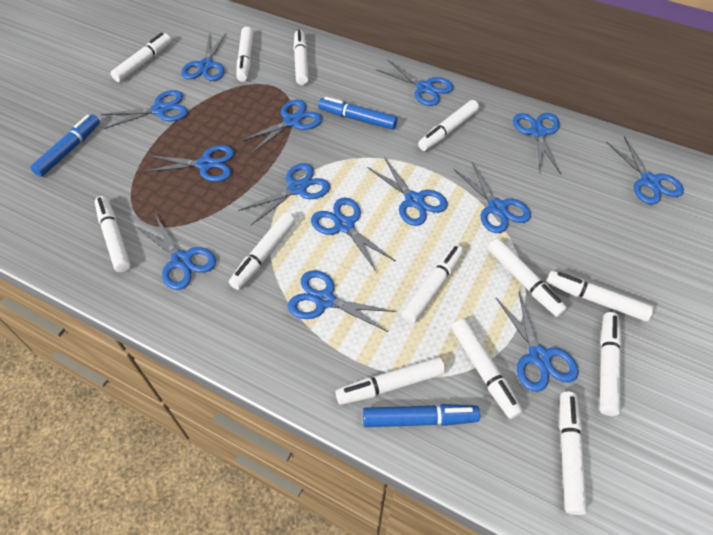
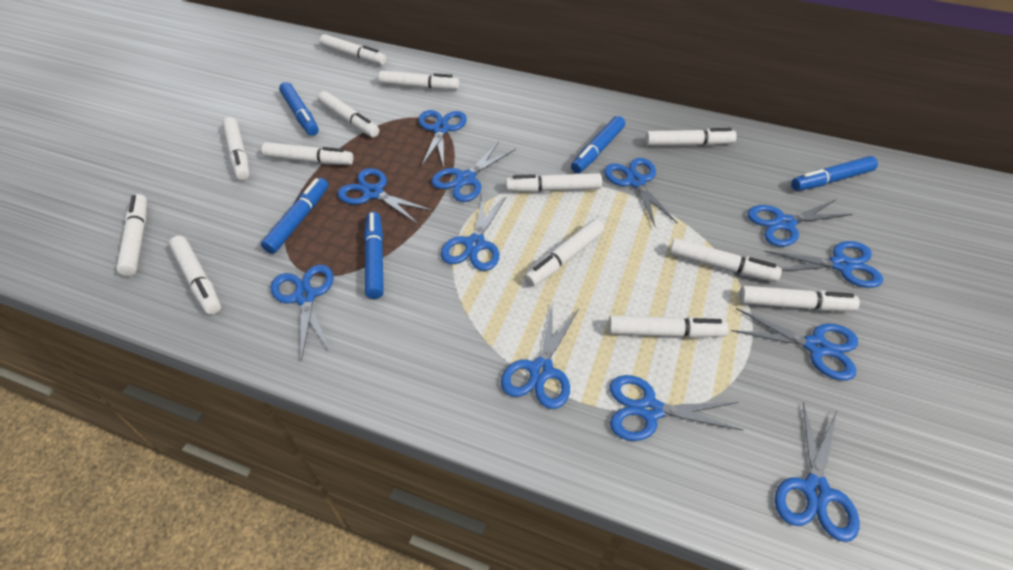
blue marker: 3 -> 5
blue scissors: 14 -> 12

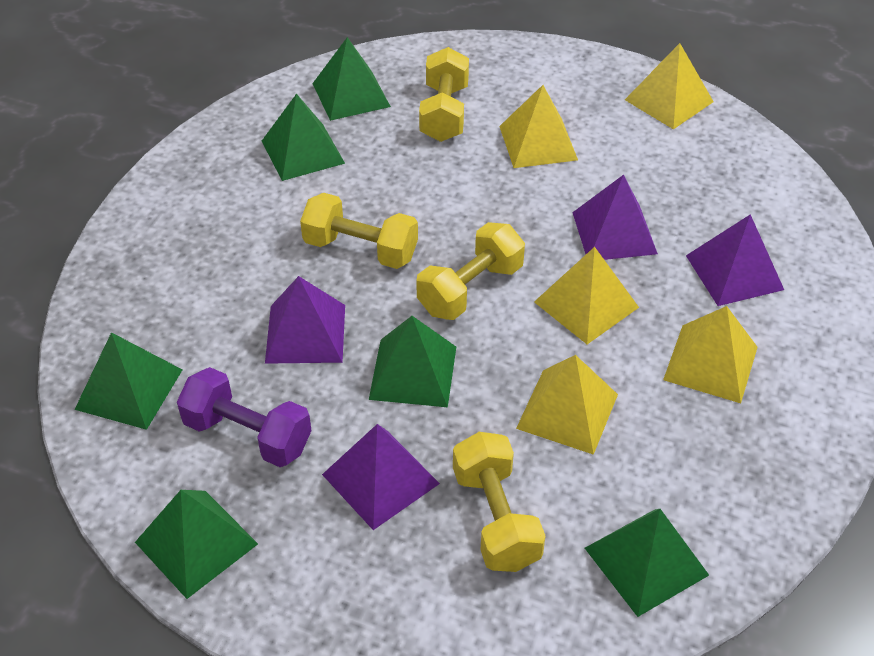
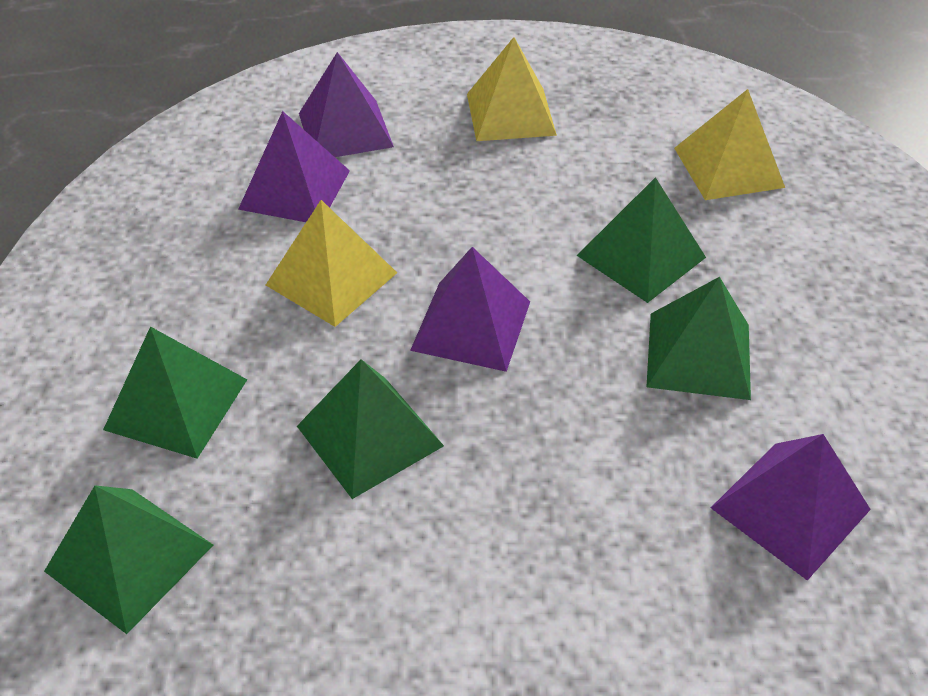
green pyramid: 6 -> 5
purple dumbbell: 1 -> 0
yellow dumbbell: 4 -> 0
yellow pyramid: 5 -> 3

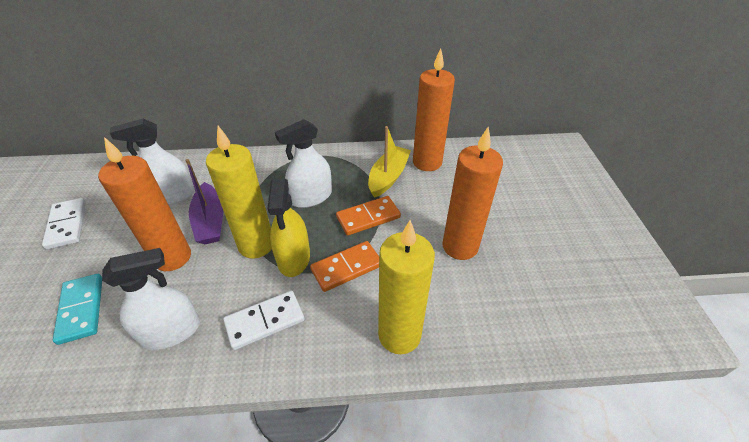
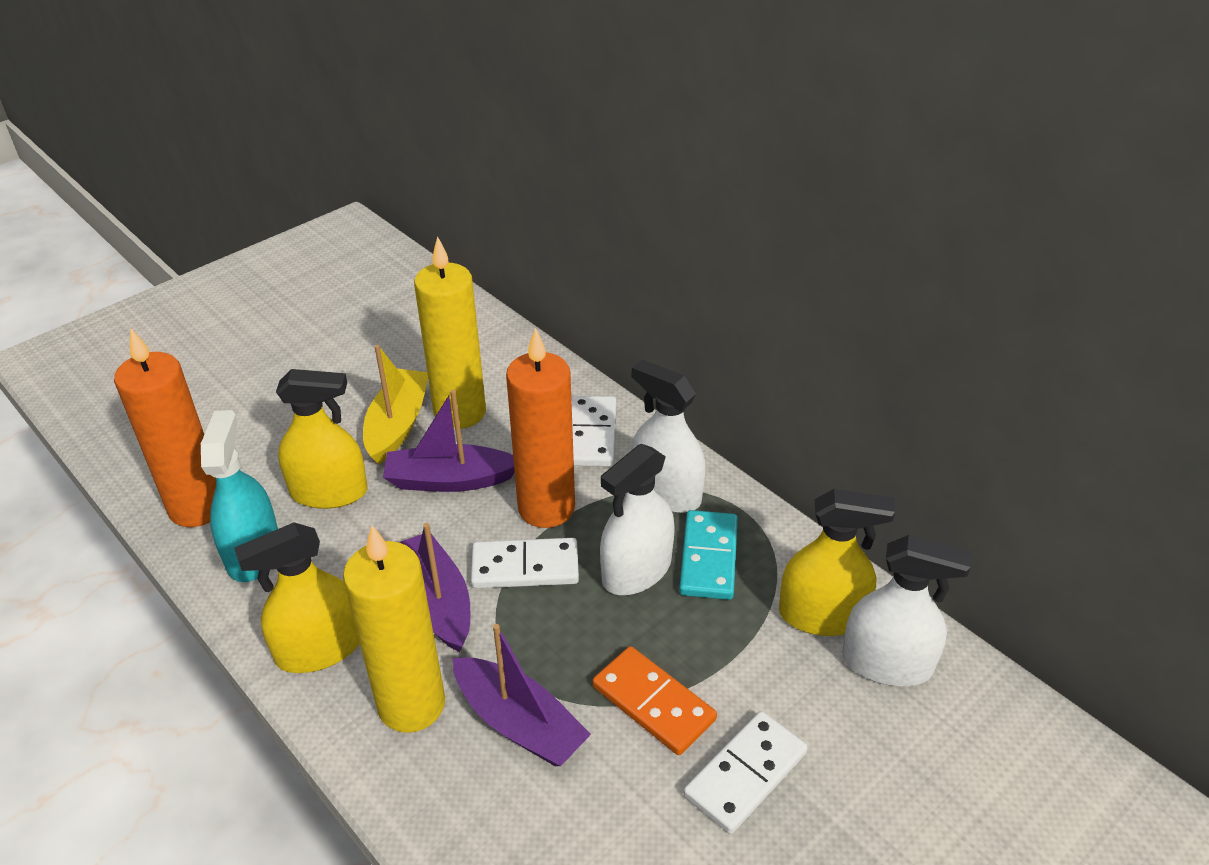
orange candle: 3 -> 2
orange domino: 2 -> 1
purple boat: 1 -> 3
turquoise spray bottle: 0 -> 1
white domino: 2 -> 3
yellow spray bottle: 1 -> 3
☆ ☆ ☆ ☆
◆ Task details
If a record contains a picture, leave the picture out; repeat the record itself exactly.

◆ Reply to the exercise
blue marker: 3 -> 5
blue scissors: 14 -> 12

green pyramid: 6 -> 5
purple dumbbell: 1 -> 0
yellow dumbbell: 4 -> 0
yellow pyramid: 5 -> 3

orange candle: 3 -> 2
orange domino: 2 -> 1
purple boat: 1 -> 3
turquoise spray bottle: 0 -> 1
white domino: 2 -> 3
yellow spray bottle: 1 -> 3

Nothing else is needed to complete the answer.